# [Data]
- Opening Delimiter -

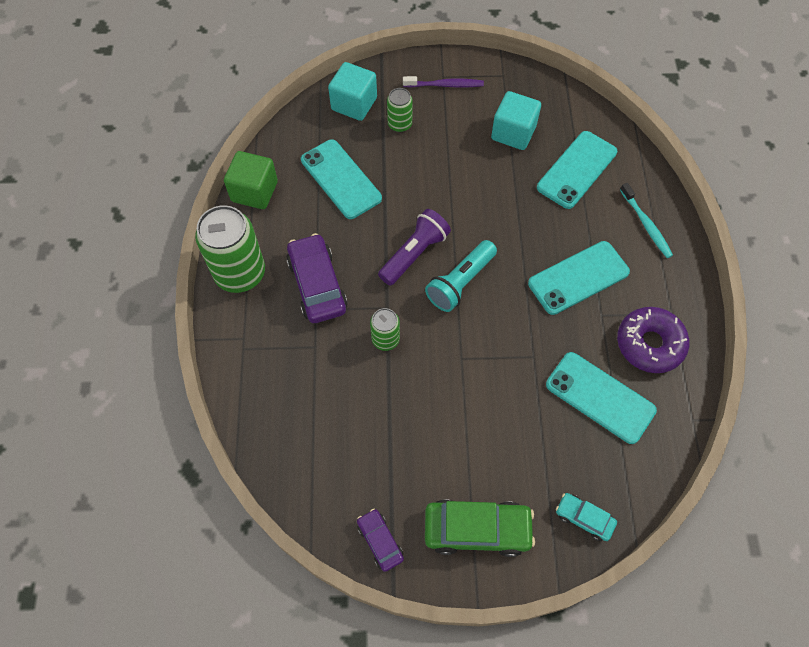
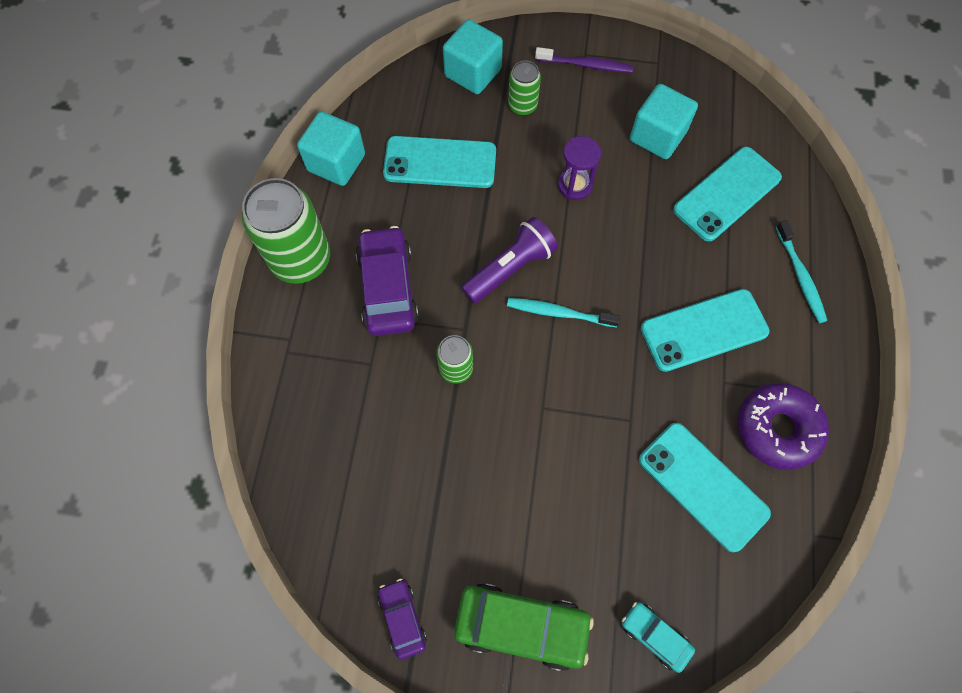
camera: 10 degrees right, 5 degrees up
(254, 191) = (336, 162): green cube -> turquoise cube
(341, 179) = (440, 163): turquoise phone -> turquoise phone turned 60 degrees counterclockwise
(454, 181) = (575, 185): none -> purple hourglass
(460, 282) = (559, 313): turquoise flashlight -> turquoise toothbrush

- Closing Delimiter -
- Opening Delimiter -

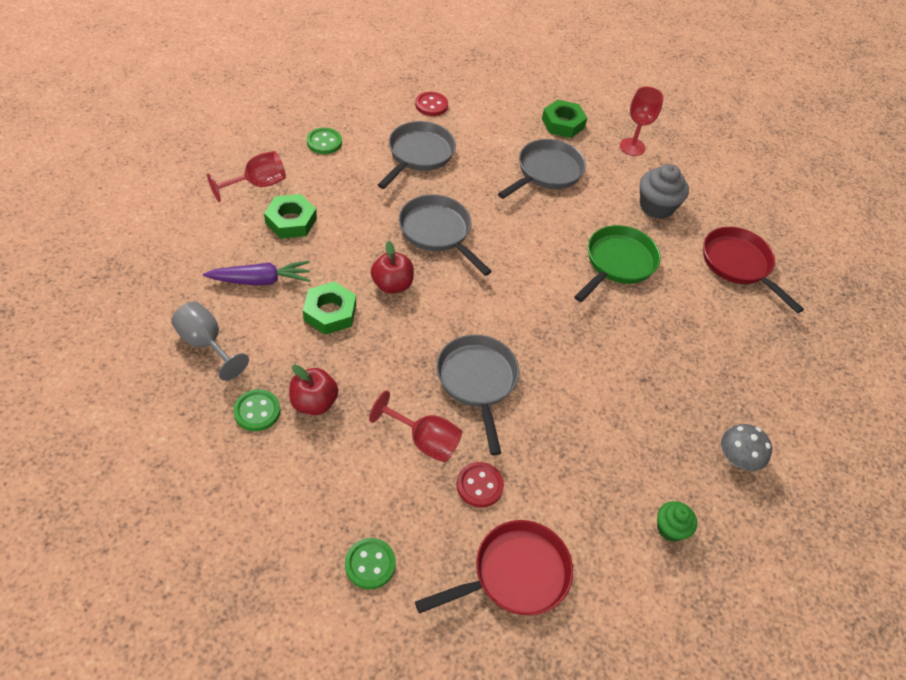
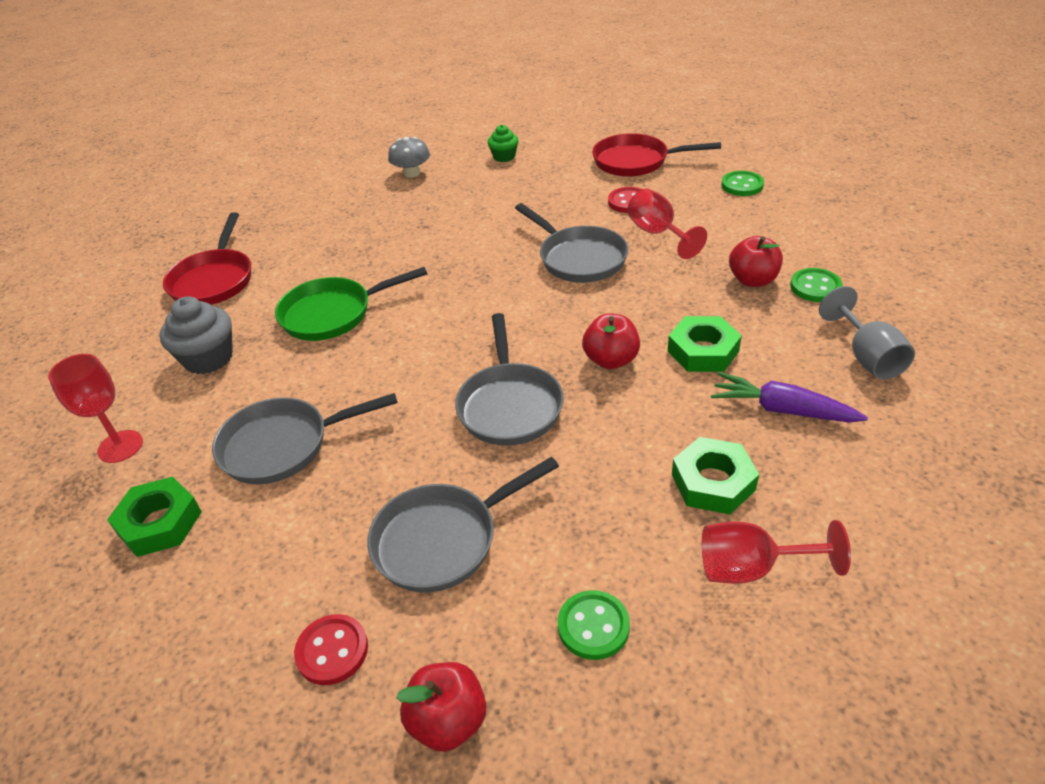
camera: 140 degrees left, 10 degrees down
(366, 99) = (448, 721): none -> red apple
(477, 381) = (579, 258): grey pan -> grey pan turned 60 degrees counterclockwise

- Closing Delimiter -

One stretch of the lines above is wanted, from the line that contains "camera: 10 degrees right, 5 degrees up" through the line that contains "(460, 282) = (559, 313): turquoise". Output it exactly.

# [Solution]
camera: 10 degrees right, 5 degrees up
(254, 191) = (336, 162): green cube -> turquoise cube
(341, 179) = (440, 163): turquoise phone -> turquoise phone turned 60 degrees counterclockwise
(454, 181) = (575, 185): none -> purple hourglass
(460, 282) = (559, 313): turquoise flashlight -> turquoise toothbrush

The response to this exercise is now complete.